WHAT THE TASK ASKS: One number is the whole answer: the tally of lines in the records below that contain "change".

WORKING DATA:
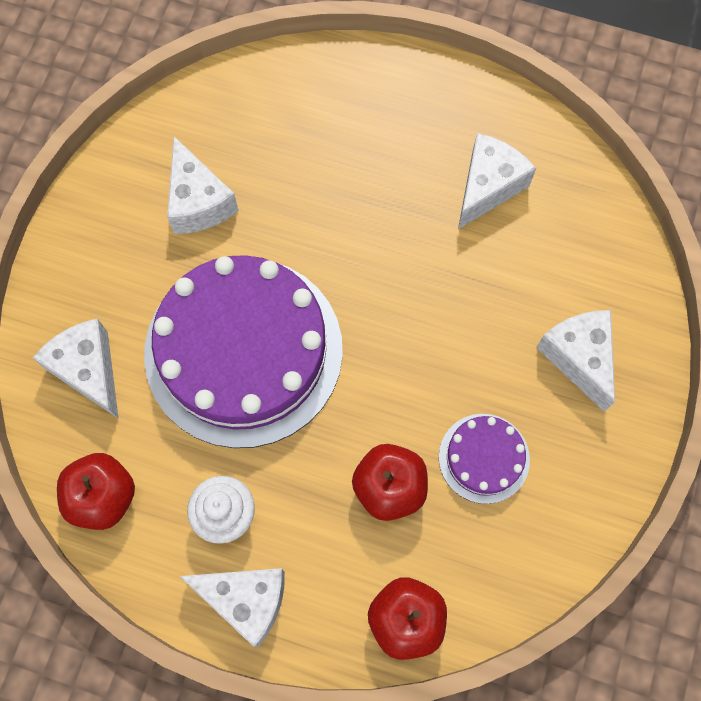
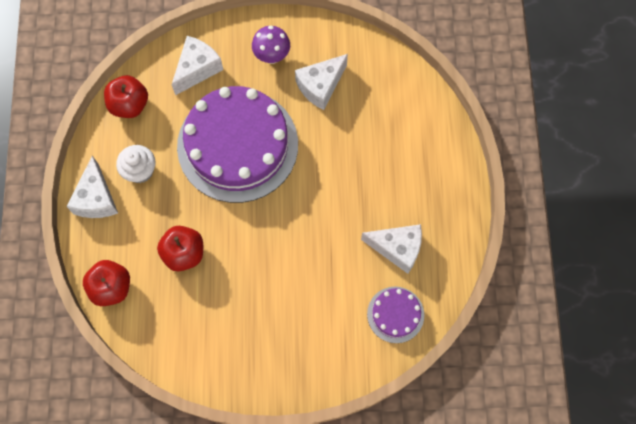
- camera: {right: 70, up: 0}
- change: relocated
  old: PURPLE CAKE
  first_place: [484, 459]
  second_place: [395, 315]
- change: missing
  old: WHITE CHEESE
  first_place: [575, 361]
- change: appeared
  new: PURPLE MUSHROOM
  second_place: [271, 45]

ANSWER BELOW: 3